(Extracted records)
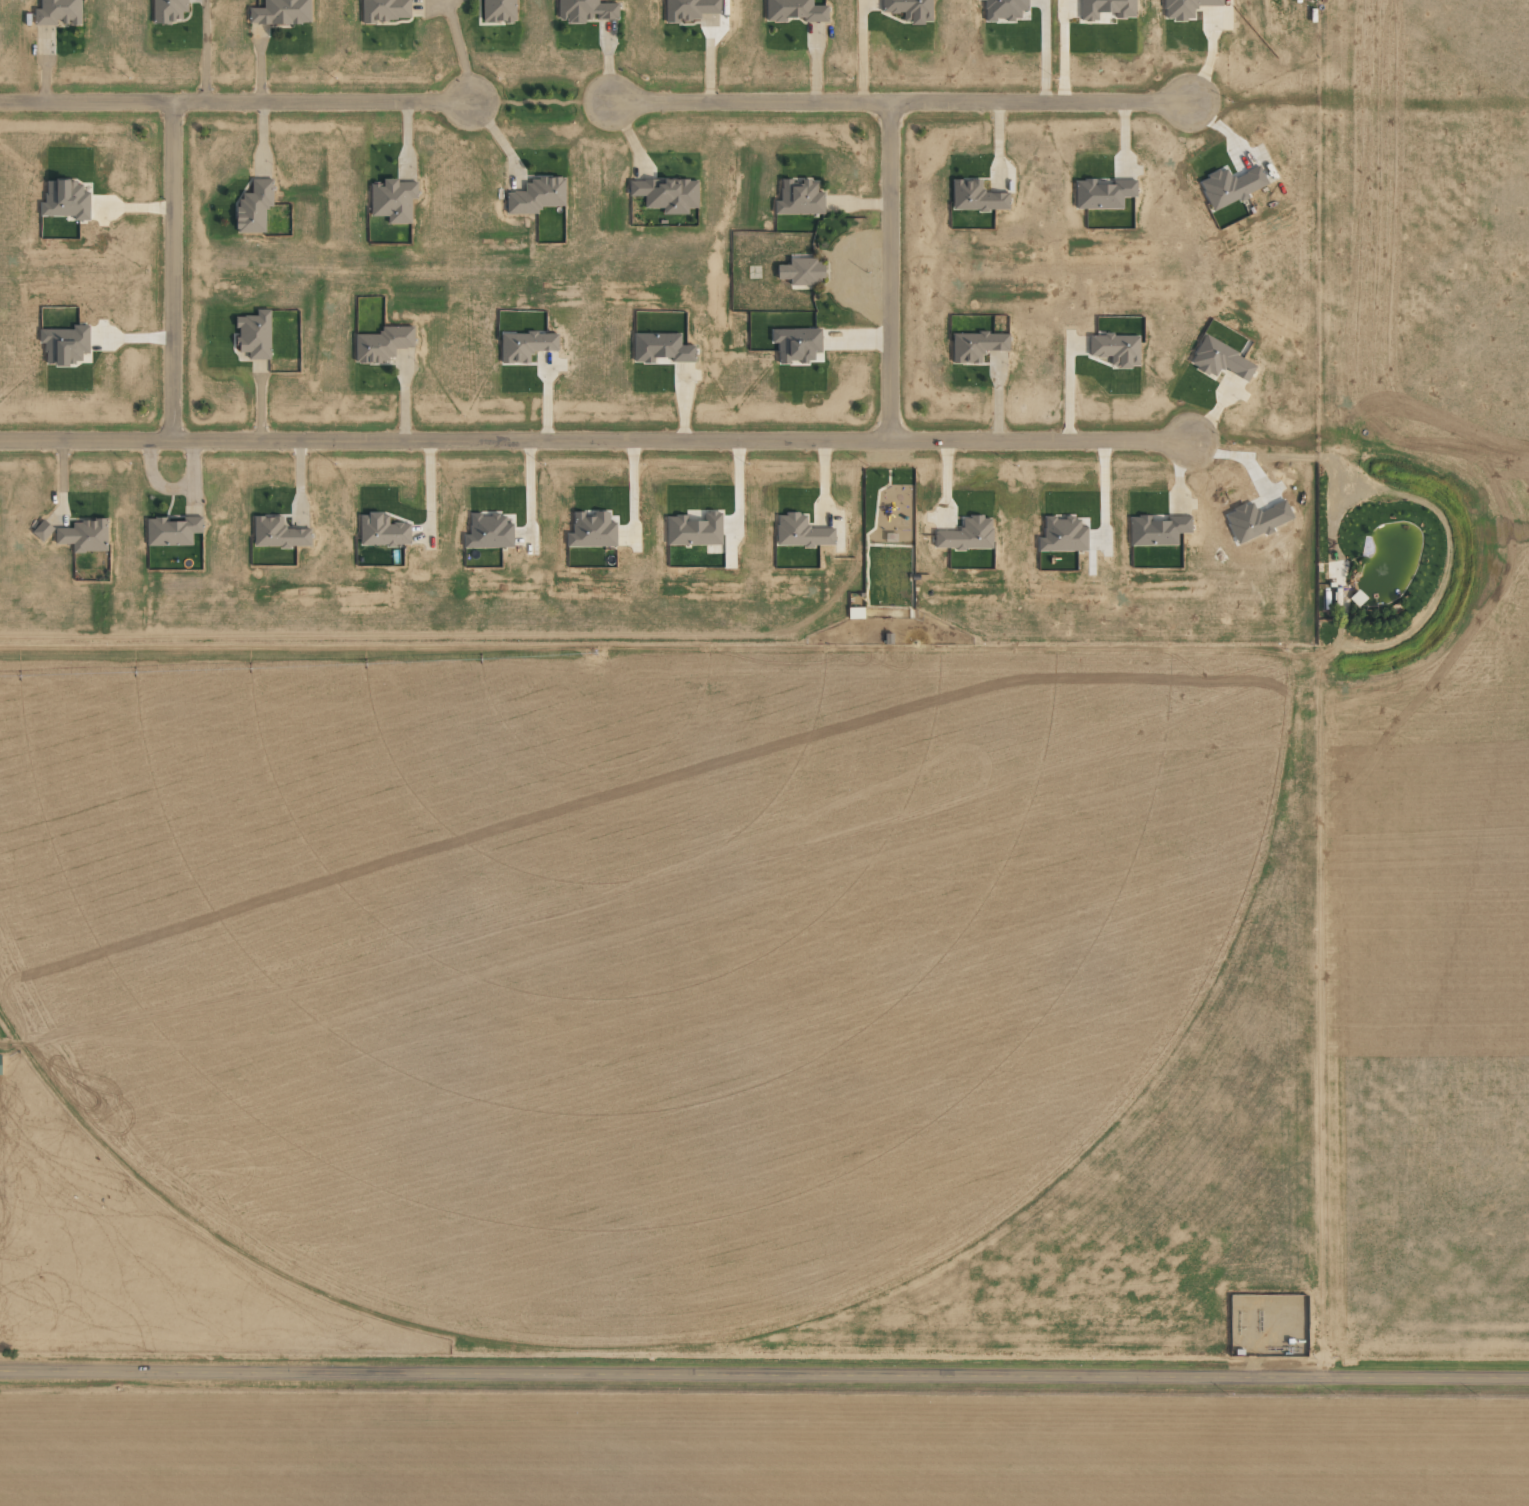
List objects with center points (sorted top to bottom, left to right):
building: (1106, 8)
building: (1185, 8)
building: (689, 9)
building: (909, 9)
building: (1004, 9)
building: (169, 10)
building: (386, 10)
building: (586, 10)
building: (795, 10)
building: (499, 11)
building: (58, 12)
building: (281, 12)
road: (896, 99)
road: (539, 101)
road: (236, 102)
building: (1103, 193)
building: (667, 194)
building: (536, 195)
building: (976, 197)
building: (799, 198)
building: (66, 200)
building: (393, 200)
building: (255, 206)
building: (802, 271)
road: (894, 272)
road: (166, 276)
building: (255, 335)
building: (383, 343)
building: (796, 344)
building: (66, 345)
building: (525, 345)
building: (976, 345)
building: (661, 348)
building: (1116, 349)
building: (1220, 359)
road: (597, 446)
building: (42, 530)
building: (382, 530)
building: (592, 530)
building: (694, 530)
building: (1157, 530)
building: (172, 531)
building: (489, 532)
building: (801, 532)
building: (279, 533)
building: (967, 534)
building: (84, 535)
building: (1063, 535)
road: (867, 543)
road: (764, 1373)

## WHAT YOU SHOULD DO
Make an exact copy of every record, pictures excluded.

## SOLUTION
List objects with center points (sorted top to bottom, left to right):
building: (1106, 8)
building: (1185, 8)
building: (689, 9)
building: (909, 9)
building: (1004, 9)
building: (169, 10)
building: (386, 10)
building: (586, 10)
building: (795, 10)
building: (499, 11)
building: (58, 12)
building: (281, 12)
road: (896, 99)
road: (539, 101)
road: (236, 102)
building: (1103, 193)
building: (667, 194)
building: (536, 195)
building: (976, 197)
building: (799, 198)
building: (66, 200)
building: (393, 200)
building: (255, 206)
building: (802, 271)
road: (894, 272)
road: (166, 276)
building: (255, 335)
building: (383, 343)
building: (796, 344)
building: (66, 345)
building: (525, 345)
building: (976, 345)
building: (661, 348)
building: (1116, 349)
building: (1220, 359)
road: (597, 446)
building: (42, 530)
building: (382, 530)
building: (592, 530)
building: (694, 530)
building: (1157, 530)
building: (172, 531)
building: (489, 532)
building: (801, 532)
building: (279, 533)
building: (967, 534)
building: (84, 535)
building: (1063, 535)
road: (867, 543)
road: (764, 1373)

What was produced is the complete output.